HOW TO COMPLETE THIS TASK: From the listing below, copy only the lines running from the line that contains "(469, 471) = (534, 455): brown" to the line that contains "(834, 327) = (1079, 359): purple", both included.
┌─ RECORDS SUPPLIED
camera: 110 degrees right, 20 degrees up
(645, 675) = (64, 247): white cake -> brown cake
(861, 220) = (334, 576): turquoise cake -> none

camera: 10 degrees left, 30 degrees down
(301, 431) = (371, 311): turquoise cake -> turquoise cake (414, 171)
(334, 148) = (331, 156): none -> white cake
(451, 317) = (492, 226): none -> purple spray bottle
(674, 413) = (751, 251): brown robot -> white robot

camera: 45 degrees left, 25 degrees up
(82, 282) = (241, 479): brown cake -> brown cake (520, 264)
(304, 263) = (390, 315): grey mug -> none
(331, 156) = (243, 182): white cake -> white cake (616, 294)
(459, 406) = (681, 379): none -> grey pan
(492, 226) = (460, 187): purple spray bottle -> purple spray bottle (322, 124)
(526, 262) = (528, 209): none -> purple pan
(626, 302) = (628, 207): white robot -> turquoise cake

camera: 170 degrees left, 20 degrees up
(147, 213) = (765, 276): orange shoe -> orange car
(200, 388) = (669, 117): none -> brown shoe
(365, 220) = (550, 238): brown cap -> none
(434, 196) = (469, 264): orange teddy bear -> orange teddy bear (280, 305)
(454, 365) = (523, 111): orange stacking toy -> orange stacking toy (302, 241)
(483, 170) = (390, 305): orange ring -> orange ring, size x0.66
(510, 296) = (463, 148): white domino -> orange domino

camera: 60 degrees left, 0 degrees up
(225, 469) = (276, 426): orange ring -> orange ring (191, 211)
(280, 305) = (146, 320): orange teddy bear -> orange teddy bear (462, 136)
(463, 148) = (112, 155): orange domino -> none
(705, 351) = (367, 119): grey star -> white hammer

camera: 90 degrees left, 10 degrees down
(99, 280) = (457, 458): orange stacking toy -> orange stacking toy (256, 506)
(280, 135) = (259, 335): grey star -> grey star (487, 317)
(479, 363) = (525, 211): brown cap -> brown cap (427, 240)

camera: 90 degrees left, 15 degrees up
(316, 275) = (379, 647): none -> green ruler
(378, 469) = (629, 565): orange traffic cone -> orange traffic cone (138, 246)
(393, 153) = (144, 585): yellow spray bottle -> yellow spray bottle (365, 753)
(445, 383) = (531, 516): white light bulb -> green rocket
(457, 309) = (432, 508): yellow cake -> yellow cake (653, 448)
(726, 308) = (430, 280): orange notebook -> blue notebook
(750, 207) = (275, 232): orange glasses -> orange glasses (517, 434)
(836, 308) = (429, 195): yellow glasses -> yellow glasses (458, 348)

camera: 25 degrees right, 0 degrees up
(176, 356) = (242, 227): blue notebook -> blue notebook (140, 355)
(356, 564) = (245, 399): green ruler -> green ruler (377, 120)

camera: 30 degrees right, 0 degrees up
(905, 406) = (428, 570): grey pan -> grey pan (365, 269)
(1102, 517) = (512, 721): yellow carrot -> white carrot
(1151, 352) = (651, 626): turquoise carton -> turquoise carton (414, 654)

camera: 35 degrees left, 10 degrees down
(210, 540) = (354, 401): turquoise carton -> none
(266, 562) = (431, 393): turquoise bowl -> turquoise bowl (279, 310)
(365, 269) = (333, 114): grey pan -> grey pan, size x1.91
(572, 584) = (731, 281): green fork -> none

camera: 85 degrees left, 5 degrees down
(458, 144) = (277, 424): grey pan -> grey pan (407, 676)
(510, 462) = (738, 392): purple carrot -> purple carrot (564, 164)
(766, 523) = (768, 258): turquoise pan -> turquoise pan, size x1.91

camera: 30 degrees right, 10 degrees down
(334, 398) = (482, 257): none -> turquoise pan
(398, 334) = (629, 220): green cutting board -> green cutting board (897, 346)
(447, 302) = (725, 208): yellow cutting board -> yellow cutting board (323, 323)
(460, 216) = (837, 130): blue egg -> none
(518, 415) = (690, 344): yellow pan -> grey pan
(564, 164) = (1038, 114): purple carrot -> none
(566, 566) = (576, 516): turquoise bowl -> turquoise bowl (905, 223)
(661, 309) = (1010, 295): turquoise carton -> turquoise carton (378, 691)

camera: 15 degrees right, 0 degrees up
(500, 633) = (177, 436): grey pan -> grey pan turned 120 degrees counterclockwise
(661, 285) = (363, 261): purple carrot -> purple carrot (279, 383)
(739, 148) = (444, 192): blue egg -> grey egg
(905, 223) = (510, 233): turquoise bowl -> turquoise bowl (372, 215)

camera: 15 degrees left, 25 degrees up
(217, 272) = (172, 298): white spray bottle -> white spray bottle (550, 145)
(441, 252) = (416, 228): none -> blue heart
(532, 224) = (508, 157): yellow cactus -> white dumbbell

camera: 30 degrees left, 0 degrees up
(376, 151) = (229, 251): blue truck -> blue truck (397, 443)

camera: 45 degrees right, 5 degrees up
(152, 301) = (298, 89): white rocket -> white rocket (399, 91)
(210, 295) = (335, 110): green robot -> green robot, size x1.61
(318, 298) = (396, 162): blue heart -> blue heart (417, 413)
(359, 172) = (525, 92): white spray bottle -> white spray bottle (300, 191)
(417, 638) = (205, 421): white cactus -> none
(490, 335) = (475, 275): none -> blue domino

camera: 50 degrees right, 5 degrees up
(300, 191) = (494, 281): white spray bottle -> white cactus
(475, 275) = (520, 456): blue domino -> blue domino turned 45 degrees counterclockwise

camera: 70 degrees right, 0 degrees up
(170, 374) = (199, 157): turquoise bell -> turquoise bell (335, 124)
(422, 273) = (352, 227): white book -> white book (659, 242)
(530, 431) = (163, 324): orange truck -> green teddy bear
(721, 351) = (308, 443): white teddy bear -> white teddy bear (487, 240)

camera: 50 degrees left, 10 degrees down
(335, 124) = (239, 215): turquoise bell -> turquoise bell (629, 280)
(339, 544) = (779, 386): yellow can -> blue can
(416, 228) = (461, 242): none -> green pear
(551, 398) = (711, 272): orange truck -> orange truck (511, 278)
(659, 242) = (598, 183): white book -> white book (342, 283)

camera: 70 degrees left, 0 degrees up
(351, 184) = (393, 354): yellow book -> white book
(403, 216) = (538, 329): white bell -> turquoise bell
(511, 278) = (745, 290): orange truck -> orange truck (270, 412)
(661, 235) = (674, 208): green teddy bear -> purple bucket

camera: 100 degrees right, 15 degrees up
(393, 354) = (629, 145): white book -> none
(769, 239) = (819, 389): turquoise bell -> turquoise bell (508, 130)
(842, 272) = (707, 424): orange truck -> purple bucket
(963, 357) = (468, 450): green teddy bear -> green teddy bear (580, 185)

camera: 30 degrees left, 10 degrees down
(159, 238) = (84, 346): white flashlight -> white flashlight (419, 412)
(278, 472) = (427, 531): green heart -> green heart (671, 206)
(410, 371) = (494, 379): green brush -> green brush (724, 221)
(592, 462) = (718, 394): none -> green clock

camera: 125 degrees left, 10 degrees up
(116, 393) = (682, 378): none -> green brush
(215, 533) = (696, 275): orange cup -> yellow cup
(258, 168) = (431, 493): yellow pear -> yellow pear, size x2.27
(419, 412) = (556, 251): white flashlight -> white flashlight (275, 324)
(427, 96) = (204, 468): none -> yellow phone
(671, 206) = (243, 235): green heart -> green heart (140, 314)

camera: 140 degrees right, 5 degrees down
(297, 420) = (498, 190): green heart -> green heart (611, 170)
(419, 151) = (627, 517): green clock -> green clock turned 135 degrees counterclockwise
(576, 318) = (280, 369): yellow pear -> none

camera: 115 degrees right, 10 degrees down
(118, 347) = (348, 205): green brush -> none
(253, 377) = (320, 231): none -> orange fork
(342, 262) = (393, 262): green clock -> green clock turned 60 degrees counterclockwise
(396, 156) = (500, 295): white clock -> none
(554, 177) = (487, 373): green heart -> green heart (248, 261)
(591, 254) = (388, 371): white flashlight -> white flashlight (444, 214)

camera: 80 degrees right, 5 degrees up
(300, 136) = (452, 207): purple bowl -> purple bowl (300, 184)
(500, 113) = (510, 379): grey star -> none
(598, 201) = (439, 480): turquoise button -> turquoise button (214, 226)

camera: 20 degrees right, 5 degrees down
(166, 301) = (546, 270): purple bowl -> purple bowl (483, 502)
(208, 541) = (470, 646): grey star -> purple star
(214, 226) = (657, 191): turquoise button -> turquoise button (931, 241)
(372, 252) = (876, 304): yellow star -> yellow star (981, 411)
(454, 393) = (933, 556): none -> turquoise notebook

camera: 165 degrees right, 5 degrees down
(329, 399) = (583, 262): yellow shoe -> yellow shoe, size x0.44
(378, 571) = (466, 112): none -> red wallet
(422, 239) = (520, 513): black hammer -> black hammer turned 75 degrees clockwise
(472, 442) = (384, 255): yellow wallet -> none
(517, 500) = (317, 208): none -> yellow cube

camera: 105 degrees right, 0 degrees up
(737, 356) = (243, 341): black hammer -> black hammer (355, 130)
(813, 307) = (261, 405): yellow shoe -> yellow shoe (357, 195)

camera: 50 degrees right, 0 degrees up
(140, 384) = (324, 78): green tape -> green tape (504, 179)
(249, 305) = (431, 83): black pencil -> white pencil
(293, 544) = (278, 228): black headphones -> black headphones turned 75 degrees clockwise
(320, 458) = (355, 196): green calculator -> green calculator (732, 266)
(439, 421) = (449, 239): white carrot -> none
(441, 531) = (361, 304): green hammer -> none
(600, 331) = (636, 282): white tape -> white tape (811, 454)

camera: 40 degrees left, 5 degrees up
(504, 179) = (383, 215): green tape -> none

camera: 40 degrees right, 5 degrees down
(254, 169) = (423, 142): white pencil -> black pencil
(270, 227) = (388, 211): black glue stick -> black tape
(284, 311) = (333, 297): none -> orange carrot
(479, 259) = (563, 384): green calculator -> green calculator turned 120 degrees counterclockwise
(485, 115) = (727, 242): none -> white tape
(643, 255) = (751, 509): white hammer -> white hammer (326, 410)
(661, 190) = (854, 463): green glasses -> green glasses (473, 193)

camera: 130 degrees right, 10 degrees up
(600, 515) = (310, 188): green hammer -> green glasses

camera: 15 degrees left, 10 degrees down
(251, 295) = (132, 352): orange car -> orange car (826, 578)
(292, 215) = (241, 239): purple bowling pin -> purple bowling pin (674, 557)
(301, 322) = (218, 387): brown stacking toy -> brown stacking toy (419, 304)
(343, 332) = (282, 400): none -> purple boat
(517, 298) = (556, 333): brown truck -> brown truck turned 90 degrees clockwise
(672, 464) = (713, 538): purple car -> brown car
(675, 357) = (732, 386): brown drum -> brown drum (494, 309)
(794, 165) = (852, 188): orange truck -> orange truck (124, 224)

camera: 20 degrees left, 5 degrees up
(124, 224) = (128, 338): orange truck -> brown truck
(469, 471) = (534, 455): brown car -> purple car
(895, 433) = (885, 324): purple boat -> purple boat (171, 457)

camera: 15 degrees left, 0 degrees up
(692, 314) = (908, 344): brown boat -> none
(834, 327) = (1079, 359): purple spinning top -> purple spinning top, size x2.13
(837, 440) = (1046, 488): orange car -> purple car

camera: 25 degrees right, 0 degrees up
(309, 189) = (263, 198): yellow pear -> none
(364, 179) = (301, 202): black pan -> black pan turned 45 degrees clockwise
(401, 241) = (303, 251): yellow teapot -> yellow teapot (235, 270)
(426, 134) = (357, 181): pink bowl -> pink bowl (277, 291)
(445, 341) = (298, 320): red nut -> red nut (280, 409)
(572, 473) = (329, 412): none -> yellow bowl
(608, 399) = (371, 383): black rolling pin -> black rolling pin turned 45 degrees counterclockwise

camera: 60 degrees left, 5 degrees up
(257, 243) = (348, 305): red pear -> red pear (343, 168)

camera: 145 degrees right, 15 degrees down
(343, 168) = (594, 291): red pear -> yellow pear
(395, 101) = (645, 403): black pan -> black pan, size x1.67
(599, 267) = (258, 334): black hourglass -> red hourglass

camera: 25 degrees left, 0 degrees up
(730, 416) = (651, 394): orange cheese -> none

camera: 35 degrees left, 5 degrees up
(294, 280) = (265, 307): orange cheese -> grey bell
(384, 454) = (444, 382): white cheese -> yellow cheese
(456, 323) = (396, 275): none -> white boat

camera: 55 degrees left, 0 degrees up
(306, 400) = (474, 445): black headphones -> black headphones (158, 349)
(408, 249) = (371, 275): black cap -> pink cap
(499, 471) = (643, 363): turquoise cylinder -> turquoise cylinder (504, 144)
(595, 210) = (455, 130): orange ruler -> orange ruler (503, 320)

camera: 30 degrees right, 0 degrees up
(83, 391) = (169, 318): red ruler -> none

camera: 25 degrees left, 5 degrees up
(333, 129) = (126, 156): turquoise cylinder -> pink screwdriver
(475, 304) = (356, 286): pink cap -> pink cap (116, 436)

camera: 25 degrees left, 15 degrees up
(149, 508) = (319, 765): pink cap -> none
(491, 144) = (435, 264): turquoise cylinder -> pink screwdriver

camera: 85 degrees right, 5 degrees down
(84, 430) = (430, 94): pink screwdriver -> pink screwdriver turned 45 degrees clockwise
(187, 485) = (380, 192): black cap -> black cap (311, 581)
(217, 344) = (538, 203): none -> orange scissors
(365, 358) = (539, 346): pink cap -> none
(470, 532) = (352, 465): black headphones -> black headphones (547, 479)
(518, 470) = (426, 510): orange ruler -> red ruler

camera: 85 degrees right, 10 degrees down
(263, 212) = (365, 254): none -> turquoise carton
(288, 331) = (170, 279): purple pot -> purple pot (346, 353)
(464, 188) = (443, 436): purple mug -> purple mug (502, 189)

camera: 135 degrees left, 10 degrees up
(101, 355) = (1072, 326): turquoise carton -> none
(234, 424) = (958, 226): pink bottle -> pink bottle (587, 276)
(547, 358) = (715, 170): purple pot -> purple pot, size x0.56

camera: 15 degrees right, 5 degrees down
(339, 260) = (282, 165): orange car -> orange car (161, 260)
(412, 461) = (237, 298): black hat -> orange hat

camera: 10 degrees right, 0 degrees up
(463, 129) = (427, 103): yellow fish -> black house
└─
SOLUTION BELOW:
(469, 471) = (534, 455): brown car -> purple car
(895, 433) = (885, 324): purple boat -> purple boat (171, 457)

camera: 15 degrees left, 0 degrees up
(692, 314) = (908, 344): brown boat -> none
(834, 327) = (1079, 359): purple spinning top -> purple spinning top, size x2.13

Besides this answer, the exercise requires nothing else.